───── RECORDS SUPPLIED ─────

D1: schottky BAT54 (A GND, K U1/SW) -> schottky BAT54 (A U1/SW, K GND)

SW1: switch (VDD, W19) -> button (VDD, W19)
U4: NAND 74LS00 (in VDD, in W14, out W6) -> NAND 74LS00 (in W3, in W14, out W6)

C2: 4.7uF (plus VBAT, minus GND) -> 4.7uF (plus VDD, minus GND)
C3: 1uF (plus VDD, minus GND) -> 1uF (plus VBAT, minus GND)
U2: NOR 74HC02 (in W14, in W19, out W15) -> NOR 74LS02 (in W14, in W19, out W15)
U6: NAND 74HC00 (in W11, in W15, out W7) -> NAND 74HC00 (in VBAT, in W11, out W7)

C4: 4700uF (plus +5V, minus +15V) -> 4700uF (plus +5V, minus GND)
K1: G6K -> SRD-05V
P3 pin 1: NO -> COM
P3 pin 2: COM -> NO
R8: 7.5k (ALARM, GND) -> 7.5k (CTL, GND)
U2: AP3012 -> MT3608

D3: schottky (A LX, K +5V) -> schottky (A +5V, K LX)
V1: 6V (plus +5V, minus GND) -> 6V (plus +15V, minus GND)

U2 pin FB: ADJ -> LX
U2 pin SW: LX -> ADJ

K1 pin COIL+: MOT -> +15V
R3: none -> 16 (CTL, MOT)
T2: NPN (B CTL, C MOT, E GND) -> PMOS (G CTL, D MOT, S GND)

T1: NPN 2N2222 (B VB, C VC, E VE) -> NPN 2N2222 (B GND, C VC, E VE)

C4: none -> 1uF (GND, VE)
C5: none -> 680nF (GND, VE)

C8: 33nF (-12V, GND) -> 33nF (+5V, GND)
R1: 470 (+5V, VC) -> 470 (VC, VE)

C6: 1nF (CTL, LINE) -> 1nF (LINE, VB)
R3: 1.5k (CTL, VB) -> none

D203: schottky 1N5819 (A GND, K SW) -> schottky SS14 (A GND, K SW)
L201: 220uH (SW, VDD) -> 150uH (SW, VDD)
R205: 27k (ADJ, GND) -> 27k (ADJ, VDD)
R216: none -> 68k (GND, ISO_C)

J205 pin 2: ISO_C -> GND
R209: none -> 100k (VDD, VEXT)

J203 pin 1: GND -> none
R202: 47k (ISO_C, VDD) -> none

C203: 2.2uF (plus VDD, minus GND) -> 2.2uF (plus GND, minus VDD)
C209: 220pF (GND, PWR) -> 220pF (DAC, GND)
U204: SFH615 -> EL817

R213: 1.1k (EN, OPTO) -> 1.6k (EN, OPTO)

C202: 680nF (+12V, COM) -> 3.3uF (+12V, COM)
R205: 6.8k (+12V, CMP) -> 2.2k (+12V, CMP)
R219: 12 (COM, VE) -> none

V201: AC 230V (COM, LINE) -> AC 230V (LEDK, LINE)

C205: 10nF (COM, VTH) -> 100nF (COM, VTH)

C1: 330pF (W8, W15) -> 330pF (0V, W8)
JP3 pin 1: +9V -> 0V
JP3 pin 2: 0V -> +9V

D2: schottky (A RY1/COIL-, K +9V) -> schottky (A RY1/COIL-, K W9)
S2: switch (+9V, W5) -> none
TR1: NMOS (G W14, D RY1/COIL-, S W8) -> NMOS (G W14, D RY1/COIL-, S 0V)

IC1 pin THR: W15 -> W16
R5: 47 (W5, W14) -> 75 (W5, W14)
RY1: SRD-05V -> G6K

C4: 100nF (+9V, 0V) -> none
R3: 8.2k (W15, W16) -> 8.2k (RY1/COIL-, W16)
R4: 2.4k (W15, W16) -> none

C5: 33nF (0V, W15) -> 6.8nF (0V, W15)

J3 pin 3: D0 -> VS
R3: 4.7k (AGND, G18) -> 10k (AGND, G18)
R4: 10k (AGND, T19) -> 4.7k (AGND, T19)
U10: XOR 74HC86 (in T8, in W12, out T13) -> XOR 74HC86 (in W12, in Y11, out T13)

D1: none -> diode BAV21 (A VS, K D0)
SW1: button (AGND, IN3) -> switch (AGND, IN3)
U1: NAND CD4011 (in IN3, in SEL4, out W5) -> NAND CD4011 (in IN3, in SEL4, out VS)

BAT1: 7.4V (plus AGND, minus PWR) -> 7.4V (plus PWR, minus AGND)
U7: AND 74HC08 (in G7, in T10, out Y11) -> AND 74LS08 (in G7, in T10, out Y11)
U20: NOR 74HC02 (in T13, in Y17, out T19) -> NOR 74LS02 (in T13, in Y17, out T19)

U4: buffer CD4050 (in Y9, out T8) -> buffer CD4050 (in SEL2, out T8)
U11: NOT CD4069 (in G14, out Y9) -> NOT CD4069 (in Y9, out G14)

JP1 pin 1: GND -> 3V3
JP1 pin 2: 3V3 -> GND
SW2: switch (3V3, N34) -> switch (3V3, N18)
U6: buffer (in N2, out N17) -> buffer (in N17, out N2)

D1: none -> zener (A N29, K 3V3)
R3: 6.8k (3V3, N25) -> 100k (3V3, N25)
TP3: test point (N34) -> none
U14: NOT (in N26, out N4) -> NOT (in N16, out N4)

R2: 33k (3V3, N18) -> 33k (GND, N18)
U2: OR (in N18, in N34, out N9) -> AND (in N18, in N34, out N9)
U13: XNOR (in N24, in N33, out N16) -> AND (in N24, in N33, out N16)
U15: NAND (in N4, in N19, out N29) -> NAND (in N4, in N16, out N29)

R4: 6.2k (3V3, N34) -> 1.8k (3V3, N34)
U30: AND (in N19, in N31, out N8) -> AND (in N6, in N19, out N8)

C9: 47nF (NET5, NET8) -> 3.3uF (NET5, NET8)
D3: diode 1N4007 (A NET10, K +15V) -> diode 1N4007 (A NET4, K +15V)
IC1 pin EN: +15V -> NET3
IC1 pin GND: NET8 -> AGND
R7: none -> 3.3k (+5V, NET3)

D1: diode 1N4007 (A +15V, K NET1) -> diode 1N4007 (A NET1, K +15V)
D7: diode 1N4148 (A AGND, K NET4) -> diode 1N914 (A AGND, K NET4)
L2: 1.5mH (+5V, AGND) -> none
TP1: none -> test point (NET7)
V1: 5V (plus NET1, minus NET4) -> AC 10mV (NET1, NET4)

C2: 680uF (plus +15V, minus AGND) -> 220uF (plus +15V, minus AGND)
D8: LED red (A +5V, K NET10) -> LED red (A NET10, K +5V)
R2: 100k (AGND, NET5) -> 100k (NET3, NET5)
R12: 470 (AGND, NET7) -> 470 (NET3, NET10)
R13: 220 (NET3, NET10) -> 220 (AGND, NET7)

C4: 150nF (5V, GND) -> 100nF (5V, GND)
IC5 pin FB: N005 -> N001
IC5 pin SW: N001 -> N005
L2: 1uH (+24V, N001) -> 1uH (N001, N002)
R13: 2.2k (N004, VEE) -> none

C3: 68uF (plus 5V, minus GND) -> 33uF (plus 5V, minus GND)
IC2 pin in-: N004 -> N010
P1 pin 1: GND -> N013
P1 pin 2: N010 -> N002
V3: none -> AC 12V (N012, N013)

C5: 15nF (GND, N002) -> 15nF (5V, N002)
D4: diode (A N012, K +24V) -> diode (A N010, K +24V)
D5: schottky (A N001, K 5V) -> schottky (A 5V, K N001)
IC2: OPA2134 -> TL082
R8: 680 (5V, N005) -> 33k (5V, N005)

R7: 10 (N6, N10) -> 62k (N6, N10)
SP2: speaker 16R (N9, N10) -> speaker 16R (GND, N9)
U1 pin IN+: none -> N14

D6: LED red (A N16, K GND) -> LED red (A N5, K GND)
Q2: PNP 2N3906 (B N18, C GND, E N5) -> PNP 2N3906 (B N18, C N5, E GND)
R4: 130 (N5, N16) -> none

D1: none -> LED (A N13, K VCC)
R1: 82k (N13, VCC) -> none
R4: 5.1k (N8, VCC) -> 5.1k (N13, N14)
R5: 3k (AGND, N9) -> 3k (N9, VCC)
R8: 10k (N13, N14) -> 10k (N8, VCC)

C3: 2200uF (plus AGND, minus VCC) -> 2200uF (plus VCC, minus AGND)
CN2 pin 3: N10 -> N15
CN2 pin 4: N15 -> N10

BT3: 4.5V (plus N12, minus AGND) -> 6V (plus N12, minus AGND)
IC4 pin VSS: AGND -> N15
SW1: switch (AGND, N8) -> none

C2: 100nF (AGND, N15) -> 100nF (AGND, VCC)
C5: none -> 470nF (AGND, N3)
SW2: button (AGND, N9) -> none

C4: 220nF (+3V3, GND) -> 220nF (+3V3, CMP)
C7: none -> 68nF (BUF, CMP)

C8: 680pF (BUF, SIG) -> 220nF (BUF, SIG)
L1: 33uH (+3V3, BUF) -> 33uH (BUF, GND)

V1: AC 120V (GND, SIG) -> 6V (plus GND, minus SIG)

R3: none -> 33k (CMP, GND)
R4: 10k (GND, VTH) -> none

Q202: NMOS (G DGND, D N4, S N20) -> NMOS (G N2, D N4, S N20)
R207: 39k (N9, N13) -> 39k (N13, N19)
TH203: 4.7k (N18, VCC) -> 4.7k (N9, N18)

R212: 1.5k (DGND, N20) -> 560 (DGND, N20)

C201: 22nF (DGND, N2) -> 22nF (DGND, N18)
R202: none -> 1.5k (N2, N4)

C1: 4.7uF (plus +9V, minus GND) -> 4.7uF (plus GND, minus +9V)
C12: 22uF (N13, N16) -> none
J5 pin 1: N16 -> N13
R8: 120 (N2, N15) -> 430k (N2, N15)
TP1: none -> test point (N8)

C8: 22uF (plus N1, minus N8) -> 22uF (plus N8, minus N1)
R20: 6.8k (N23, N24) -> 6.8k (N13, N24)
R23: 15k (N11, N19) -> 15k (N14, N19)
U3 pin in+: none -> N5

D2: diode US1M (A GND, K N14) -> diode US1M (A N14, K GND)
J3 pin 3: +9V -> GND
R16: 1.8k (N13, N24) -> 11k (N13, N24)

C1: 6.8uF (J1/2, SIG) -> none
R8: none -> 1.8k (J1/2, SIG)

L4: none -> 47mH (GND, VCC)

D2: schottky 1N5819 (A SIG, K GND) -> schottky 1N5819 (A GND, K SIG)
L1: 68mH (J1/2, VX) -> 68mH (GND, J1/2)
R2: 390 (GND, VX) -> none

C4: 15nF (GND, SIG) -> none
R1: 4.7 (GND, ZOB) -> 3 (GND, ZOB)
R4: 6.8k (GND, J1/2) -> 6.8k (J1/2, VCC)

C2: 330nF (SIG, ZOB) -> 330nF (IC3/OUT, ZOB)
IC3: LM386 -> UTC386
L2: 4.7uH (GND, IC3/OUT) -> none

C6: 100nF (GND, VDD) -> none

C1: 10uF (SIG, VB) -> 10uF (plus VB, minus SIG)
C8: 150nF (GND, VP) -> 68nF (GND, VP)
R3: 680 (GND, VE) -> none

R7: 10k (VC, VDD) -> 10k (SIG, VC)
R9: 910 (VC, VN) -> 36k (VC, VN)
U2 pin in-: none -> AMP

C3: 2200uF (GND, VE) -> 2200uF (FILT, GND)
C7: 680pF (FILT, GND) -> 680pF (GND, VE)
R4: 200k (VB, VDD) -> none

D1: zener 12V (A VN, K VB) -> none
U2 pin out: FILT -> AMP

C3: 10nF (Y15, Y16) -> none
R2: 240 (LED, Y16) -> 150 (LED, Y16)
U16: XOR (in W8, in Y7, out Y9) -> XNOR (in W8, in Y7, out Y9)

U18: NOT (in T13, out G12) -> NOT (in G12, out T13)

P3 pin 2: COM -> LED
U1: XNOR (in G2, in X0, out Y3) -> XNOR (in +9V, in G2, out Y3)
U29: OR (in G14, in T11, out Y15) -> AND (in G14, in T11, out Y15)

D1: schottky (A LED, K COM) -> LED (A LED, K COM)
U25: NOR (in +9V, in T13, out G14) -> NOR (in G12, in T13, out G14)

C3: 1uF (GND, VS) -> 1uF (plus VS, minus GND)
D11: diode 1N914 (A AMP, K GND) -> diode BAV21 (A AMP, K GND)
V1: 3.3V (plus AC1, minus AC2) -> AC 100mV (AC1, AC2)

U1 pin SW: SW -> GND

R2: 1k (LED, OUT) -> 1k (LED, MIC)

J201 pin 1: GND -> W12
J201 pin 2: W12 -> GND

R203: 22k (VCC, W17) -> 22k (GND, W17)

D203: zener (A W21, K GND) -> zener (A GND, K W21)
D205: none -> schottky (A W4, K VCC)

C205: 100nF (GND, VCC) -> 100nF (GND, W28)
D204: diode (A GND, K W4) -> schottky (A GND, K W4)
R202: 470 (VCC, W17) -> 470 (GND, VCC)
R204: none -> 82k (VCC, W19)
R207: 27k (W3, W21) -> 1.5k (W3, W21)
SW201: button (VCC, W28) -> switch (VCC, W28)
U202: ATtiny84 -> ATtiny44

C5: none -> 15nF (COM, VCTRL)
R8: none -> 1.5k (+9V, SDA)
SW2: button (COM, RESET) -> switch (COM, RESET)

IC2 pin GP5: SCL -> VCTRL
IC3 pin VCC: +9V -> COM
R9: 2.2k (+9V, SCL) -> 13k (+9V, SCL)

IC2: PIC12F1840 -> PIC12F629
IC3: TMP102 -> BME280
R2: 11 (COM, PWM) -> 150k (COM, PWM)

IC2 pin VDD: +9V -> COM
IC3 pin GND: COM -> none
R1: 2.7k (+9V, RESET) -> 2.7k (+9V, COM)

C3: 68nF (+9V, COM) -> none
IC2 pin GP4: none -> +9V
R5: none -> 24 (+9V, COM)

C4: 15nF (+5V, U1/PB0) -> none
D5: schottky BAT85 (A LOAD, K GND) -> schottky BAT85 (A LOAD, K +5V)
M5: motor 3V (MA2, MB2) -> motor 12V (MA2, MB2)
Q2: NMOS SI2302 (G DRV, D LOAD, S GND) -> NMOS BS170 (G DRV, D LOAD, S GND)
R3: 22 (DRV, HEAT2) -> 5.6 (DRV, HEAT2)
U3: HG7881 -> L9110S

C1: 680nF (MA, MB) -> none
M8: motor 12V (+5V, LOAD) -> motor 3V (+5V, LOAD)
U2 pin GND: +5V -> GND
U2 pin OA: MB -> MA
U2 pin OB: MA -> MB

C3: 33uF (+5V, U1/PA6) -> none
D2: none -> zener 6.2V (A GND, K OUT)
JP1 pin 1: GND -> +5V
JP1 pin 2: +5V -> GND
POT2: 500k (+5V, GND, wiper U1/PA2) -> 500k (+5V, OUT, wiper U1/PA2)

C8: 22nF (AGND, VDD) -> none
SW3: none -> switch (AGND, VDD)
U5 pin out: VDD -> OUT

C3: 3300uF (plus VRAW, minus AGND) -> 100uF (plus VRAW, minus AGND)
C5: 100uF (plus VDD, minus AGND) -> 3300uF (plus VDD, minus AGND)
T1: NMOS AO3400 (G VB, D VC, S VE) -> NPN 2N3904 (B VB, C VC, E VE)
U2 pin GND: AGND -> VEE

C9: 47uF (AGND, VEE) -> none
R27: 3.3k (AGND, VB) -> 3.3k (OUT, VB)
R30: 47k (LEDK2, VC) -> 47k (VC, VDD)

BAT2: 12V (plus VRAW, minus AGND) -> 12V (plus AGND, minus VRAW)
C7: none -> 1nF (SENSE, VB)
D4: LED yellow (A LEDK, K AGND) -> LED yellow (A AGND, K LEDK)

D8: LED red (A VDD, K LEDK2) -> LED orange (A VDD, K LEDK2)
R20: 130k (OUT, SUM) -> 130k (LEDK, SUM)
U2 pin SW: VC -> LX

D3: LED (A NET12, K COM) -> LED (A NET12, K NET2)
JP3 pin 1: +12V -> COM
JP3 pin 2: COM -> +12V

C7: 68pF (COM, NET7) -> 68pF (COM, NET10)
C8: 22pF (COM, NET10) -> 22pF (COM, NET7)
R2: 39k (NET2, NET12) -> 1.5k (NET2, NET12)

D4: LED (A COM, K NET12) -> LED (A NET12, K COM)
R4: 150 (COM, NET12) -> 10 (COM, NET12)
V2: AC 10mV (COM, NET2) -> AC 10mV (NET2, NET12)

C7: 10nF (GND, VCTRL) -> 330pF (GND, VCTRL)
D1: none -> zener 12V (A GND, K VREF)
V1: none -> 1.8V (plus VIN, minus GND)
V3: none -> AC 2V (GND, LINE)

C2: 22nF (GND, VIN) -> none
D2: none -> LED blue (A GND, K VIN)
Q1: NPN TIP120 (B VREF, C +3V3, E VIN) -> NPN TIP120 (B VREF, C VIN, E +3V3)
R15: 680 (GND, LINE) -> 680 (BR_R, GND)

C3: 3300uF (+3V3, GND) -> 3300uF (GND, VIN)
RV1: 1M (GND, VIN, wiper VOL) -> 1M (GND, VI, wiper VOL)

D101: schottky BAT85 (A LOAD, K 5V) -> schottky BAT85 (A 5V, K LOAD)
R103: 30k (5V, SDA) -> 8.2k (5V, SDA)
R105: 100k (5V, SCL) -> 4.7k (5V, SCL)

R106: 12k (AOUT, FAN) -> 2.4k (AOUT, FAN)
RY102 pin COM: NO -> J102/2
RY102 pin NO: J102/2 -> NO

─────

● **TASK DETAILS**: Where the data above reaches the line holding "T2: NPN (B CTL, C", begin printing, and stop after the line holding "J203 pin 1: GND -> none". Each line must be reproduced exactly, with nothing else added.

● **WRITTEN ANSWER**:
T2: NPN (B CTL, C MOT, E GND) -> PMOS (G CTL, D MOT, S GND)

T1: NPN 2N2222 (B VB, C VC, E VE) -> NPN 2N2222 (B GND, C VC, E VE)

C4: none -> 1uF (GND, VE)
C5: none -> 680nF (GND, VE)

C8: 33nF (-12V, GND) -> 33nF (+5V, GND)
R1: 470 (+5V, VC) -> 470 (VC, VE)

C6: 1nF (CTL, LINE) -> 1nF (LINE, VB)
R3: 1.5k (CTL, VB) -> none

D203: schottky 1N5819 (A GND, K SW) -> schottky SS14 (A GND, K SW)
L201: 220uH (SW, VDD) -> 150uH (SW, VDD)
R205: 27k (ADJ, GND) -> 27k (ADJ, VDD)
R216: none -> 68k (GND, ISO_C)

J205 pin 2: ISO_C -> GND
R209: none -> 100k (VDD, VEXT)

J203 pin 1: GND -> none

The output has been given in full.